▶ [What is required]: From the listing below, select every line where the word "purple" appears.
** Opening Records supplied block **
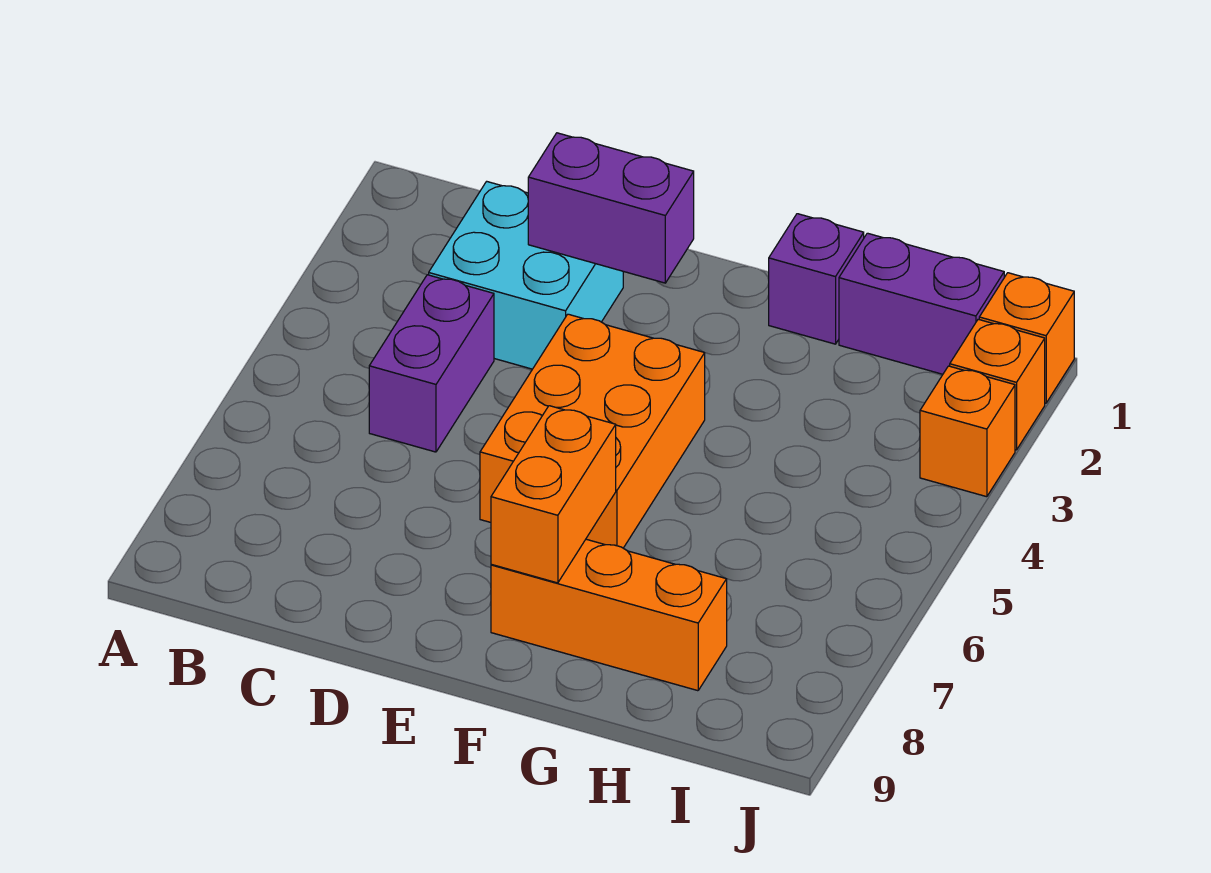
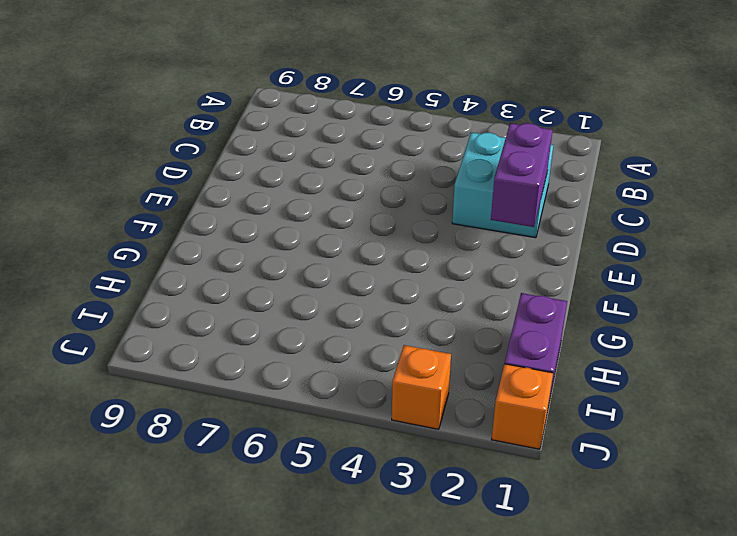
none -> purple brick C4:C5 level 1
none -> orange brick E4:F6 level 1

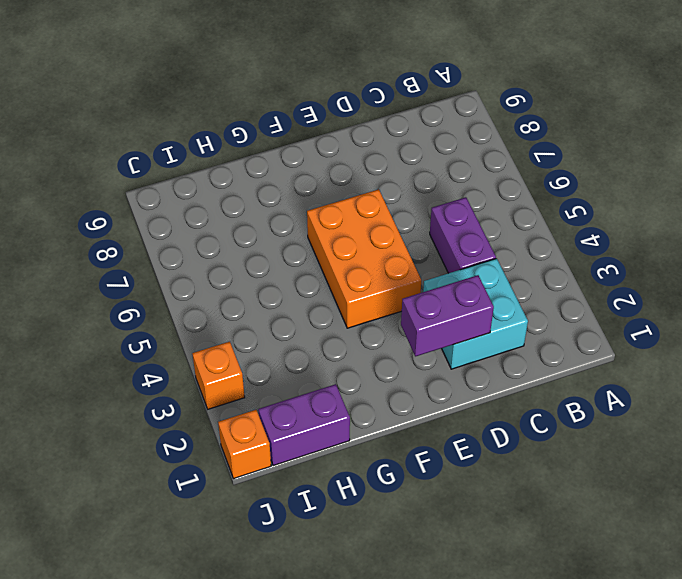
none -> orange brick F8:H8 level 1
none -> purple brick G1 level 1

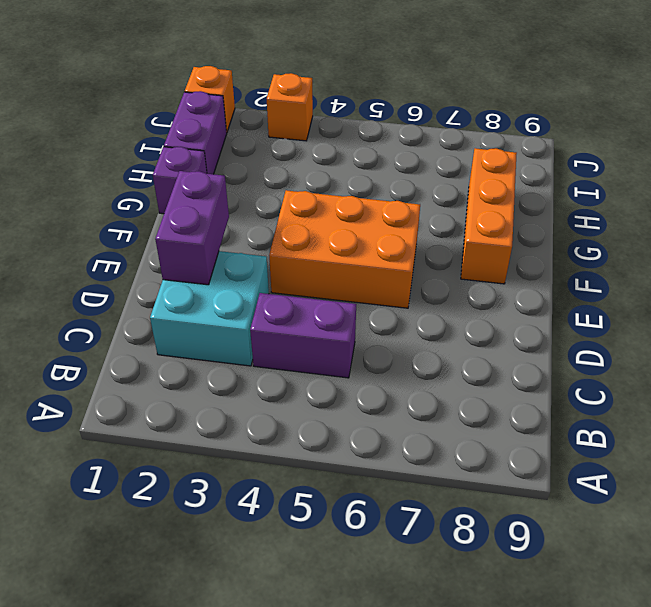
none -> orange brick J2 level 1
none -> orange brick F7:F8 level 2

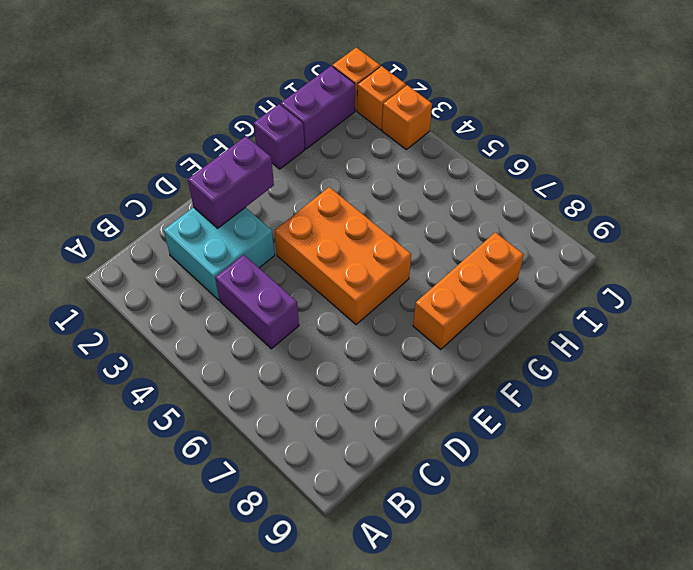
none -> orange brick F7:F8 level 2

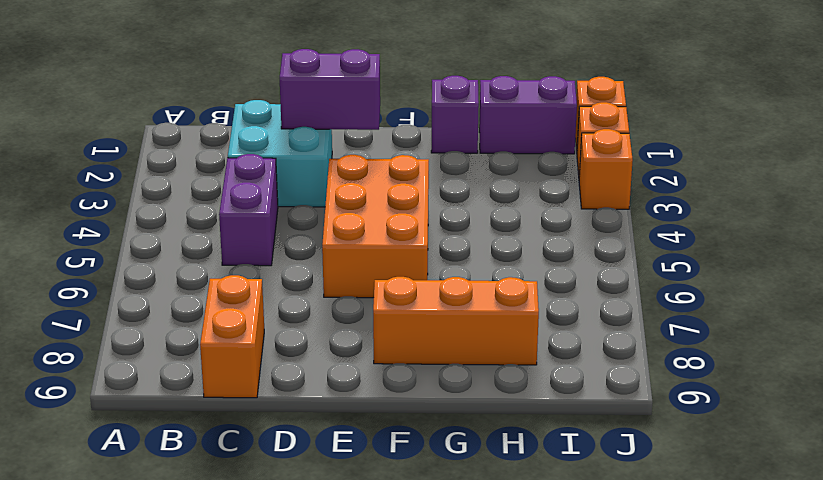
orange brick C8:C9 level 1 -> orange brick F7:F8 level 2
** Closing Records supplied block **
** Opening Records supplied block **
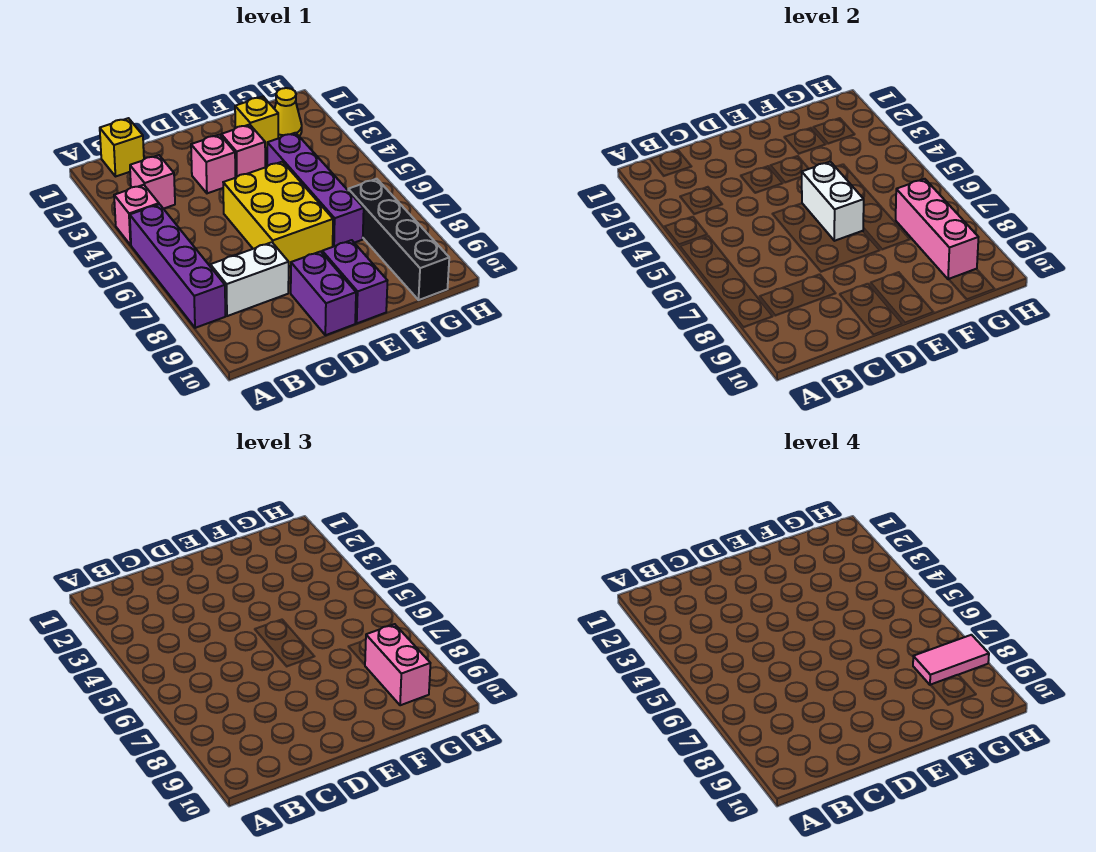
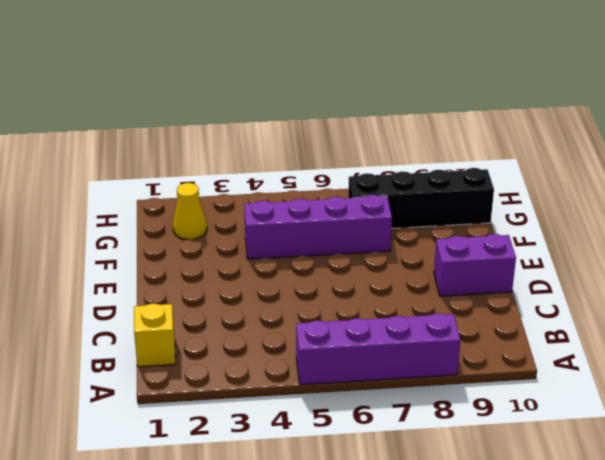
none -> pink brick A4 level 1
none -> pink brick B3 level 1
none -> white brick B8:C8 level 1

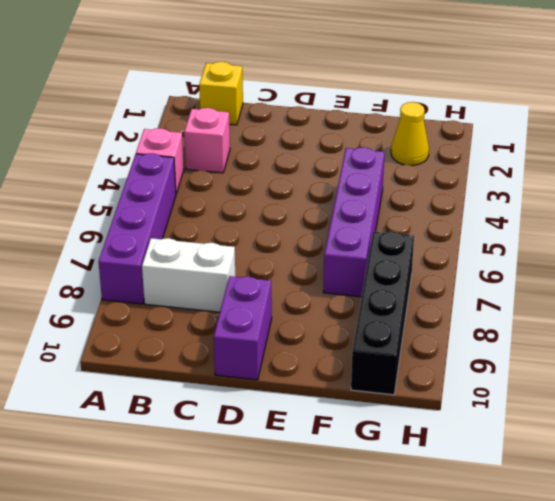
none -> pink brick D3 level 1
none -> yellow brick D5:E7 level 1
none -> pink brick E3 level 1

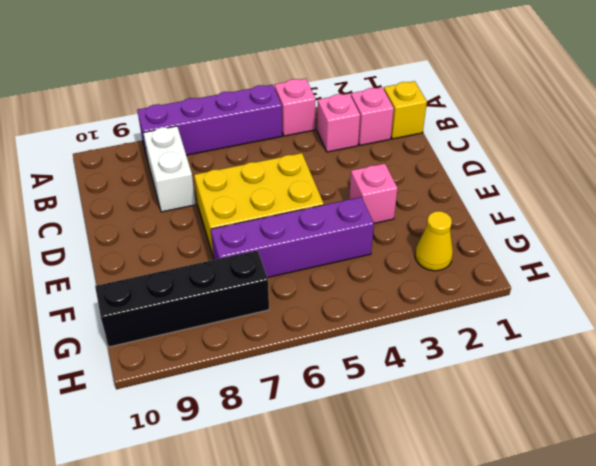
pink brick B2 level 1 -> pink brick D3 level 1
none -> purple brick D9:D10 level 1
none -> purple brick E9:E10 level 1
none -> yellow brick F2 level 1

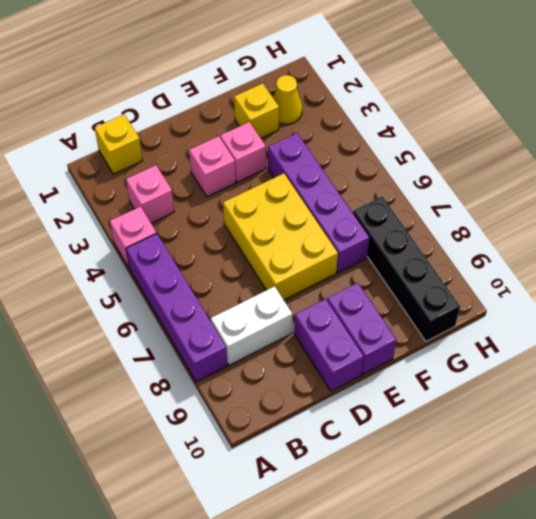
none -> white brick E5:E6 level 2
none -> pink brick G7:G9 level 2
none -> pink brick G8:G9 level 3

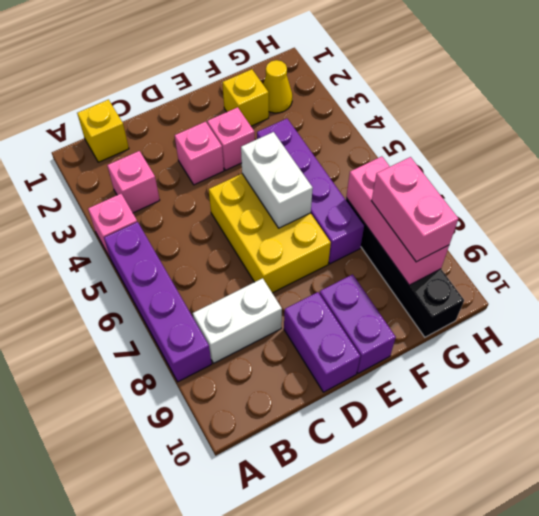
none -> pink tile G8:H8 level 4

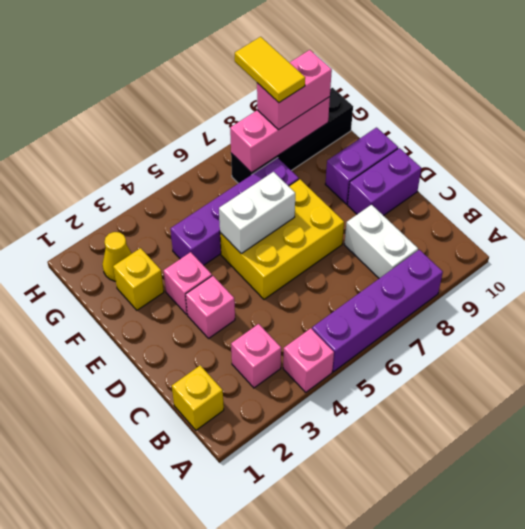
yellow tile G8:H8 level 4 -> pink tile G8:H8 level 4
** Closing Records supplied block **
▶ [Output of the task]:
none -> purple brick C4:C5 level 1
none -> purple brick G1 level 1
none -> purple brick D9:D10 level 1
none -> purple brick E9:E10 level 1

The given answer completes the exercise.